> **Task to carry out**:
Using the records below, copy out exactly the line that contains "PIR pin OUT: D19 -> D18" and every line that follows it, up to and including the last, and no others.

> **Working data**:
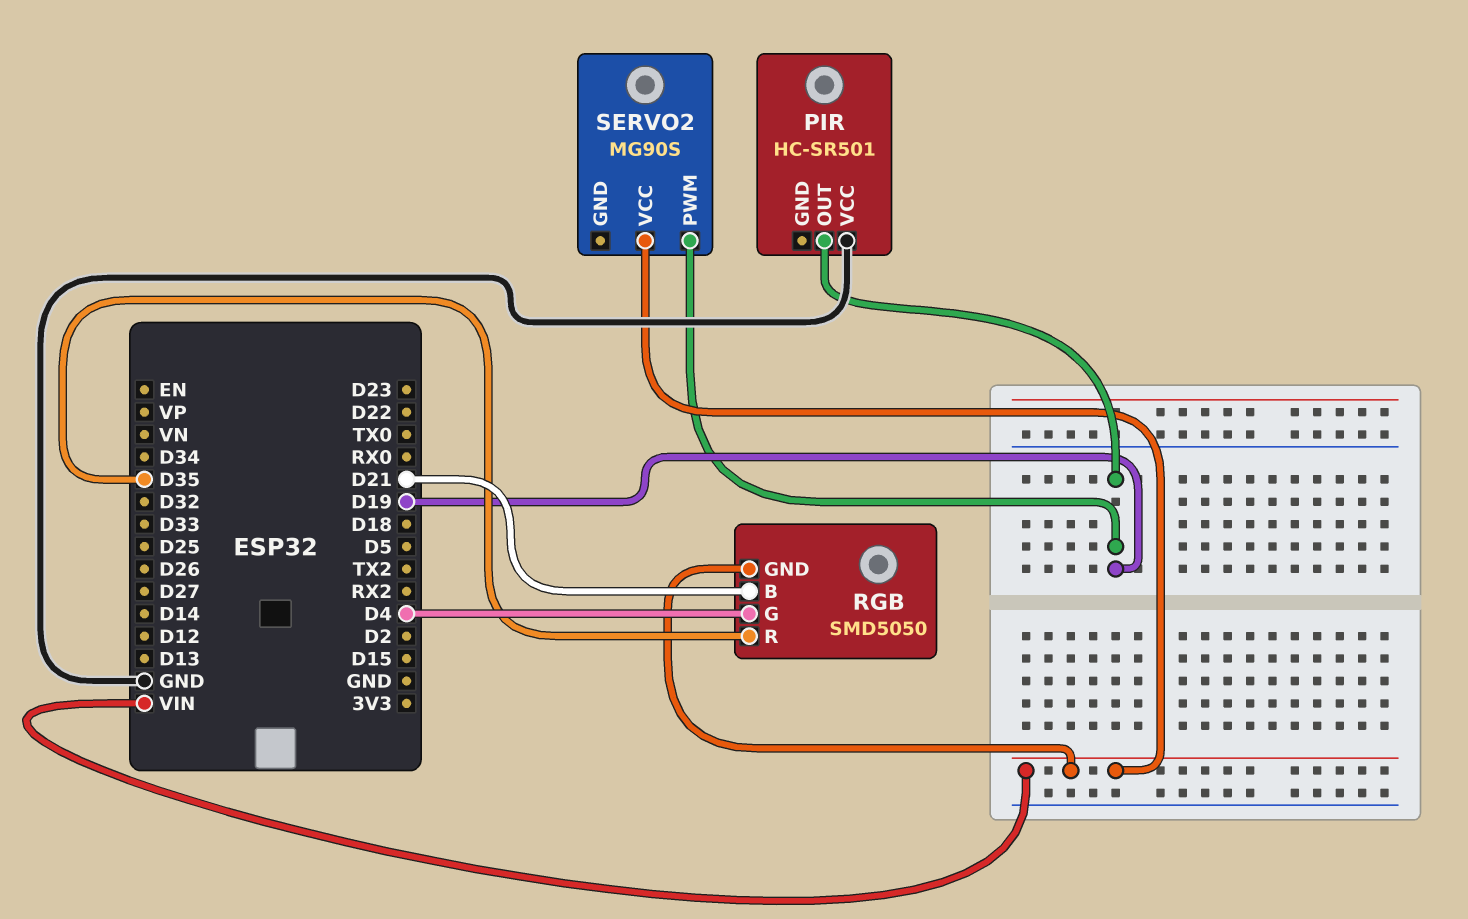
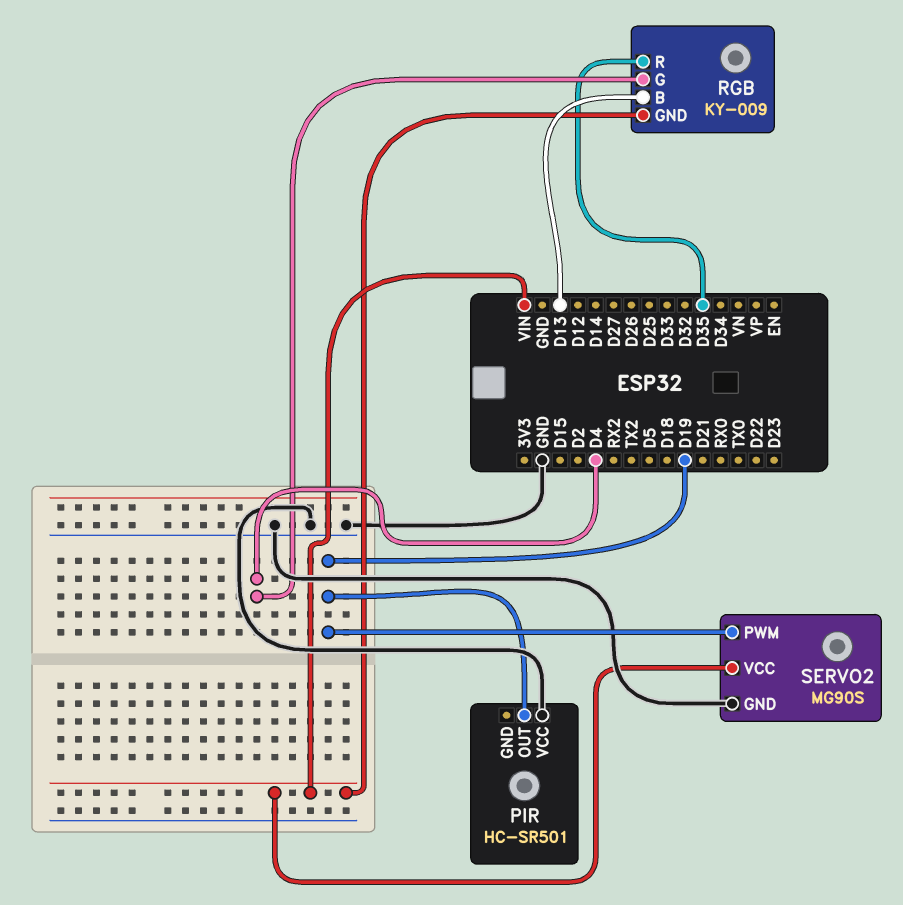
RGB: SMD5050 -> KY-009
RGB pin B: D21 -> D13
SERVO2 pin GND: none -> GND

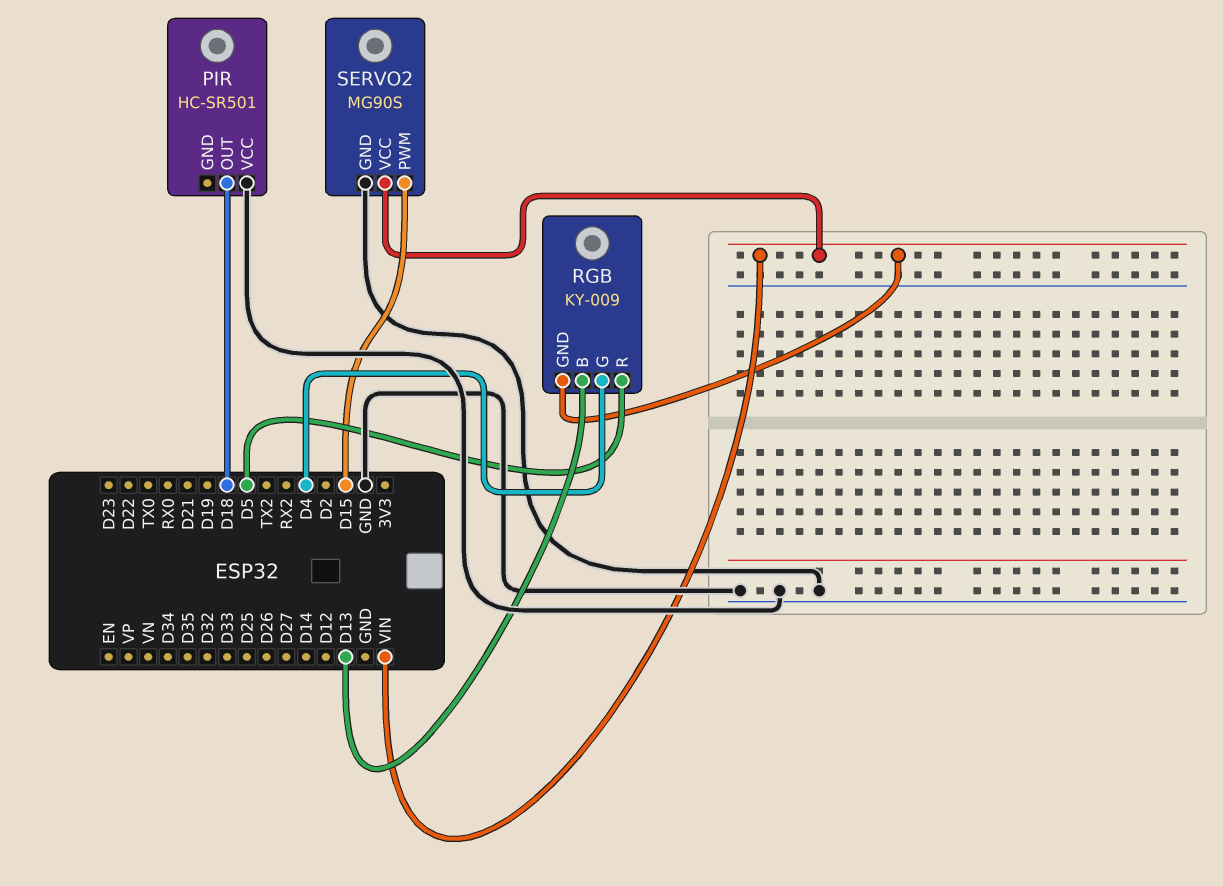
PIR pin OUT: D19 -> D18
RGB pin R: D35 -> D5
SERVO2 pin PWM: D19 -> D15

> **Output below**:
PIR pin OUT: D19 -> D18
RGB pin R: D35 -> D5
SERVO2 pin PWM: D19 -> D15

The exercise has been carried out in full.